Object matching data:
------
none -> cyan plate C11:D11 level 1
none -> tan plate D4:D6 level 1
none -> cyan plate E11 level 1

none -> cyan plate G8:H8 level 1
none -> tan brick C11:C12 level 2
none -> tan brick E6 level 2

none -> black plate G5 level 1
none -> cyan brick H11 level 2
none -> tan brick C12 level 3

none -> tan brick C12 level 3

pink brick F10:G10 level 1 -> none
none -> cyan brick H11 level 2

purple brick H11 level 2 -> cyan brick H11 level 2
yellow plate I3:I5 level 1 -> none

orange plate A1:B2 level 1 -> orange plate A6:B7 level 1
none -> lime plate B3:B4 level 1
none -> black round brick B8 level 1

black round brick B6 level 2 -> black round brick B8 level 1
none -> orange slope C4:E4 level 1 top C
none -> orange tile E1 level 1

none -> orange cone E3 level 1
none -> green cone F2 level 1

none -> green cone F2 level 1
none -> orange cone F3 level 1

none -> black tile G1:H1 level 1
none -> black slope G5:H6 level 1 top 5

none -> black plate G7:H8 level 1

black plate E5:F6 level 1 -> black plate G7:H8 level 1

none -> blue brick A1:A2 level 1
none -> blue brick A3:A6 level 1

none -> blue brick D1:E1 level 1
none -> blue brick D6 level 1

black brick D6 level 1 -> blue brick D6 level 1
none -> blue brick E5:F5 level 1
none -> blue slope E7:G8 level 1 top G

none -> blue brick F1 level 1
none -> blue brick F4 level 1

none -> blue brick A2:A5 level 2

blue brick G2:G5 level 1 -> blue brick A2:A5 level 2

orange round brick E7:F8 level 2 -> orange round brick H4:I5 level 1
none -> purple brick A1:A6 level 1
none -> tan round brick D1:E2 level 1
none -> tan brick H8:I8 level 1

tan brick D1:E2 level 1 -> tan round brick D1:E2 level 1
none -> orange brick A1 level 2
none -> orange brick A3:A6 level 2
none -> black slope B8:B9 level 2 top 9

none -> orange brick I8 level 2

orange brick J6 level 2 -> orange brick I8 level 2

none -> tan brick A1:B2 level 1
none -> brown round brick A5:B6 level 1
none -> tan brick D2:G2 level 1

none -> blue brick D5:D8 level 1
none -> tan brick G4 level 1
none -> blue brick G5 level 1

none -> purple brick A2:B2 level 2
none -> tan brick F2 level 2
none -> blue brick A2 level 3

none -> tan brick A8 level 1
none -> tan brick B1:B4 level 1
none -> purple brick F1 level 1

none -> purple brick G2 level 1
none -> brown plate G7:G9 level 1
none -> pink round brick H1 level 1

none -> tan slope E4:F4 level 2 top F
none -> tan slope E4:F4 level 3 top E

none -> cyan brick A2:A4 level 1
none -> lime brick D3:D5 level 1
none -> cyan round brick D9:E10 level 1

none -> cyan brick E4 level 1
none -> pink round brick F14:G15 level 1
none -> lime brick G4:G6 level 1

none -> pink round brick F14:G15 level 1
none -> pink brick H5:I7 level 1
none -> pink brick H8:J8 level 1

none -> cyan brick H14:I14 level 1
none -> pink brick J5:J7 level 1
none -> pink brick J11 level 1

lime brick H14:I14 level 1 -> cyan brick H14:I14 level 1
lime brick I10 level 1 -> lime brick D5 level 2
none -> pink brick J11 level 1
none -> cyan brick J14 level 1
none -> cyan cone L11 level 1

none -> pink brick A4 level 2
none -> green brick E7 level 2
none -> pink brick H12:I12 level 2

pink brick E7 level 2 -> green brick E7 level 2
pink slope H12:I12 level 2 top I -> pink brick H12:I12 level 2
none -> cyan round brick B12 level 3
------
Restate the data exactly, keeping every line intact.

The answer:
none -> cyan plate C11:D11 level 1
none -> tan plate D4:D6 level 1
none -> cyan plate E11 level 1

none -> cyan plate G8:H8 level 1
none -> tan brick C11:C12 level 2
none -> tan brick E6 level 2

none -> black plate G5 level 1
none -> cyan brick H11 level 2
none -> tan brick C12 level 3

none -> tan brick C12 level 3

pink brick F10:G10 level 1 -> none
none -> cyan brick H11 level 2

purple brick H11 level 2 -> cyan brick H11 level 2
yellow plate I3:I5 level 1 -> none

orange plate A1:B2 level 1 -> orange plate A6:B7 level 1
none -> lime plate B3:B4 level 1
none -> black round brick B8 level 1

black round brick B6 level 2 -> black round brick B8 level 1
none -> orange slope C4:E4 level 1 top C
none -> orange tile E1 level 1

none -> orange cone E3 level 1
none -> green cone F2 level 1

none -> green cone F2 level 1
none -> orange cone F3 level 1

none -> black tile G1:H1 level 1
none -> black slope G5:H6 level 1 top 5

none -> black plate G7:H8 level 1

black plate E5:F6 level 1 -> black plate G7:H8 level 1

none -> blue brick A1:A2 level 1
none -> blue brick A3:A6 level 1

none -> blue brick D1:E1 level 1
none -> blue brick D6 level 1

black brick D6 level 1 -> blue brick D6 level 1
none -> blue brick E5:F5 level 1
none -> blue slope E7:G8 level 1 top G

none -> blue brick F1 level 1
none -> blue brick F4 level 1

none -> blue brick A2:A5 level 2

blue brick G2:G5 level 1 -> blue brick A2:A5 level 2

orange round brick E7:F8 level 2 -> orange round brick H4:I5 level 1
none -> purple brick A1:A6 level 1
none -> tan round brick D1:E2 level 1
none -> tan brick H8:I8 level 1

tan brick D1:E2 level 1 -> tan round brick D1:E2 level 1
none -> orange brick A1 level 2
none -> orange brick A3:A6 level 2
none -> black slope B8:B9 level 2 top 9

none -> orange brick I8 level 2

orange brick J6 level 2 -> orange brick I8 level 2

none -> tan brick A1:B2 level 1
none -> brown round brick A5:B6 level 1
none -> tan brick D2:G2 level 1

none -> blue brick D5:D8 level 1
none -> tan brick G4 level 1
none -> blue brick G5 level 1

none -> purple brick A2:B2 level 2
none -> tan brick F2 level 2
none -> blue brick A2 level 3

none -> tan brick A8 level 1
none -> tan brick B1:B4 level 1
none -> purple brick F1 level 1

none -> purple brick G2 level 1
none -> brown plate G7:G9 level 1
none -> pink round brick H1 level 1

none -> tan slope E4:F4 level 2 top F
none -> tan slope E4:F4 level 3 top E

none -> cyan brick A2:A4 level 1
none -> lime brick D3:D5 level 1
none -> cyan round brick D9:E10 level 1

none -> cyan brick E4 level 1
none -> pink round brick F14:G15 level 1
none -> lime brick G4:G6 level 1

none -> pink round brick F14:G15 level 1
none -> pink brick H5:I7 level 1
none -> pink brick H8:J8 level 1

none -> cyan brick H14:I14 level 1
none -> pink brick J5:J7 level 1
none -> pink brick J11 level 1

lime brick H14:I14 level 1 -> cyan brick H14:I14 level 1
lime brick I10 level 1 -> lime brick D5 level 2
none -> pink brick J11 level 1
none -> cyan brick J14 level 1
none -> cyan cone L11 level 1

none -> pink brick A4 level 2
none -> green brick E7 level 2
none -> pink brick H12:I12 level 2

pink brick E7 level 2 -> green brick E7 level 2
pink slope H12:I12 level 2 top I -> pink brick H12:I12 level 2
none -> cyan round brick B12 level 3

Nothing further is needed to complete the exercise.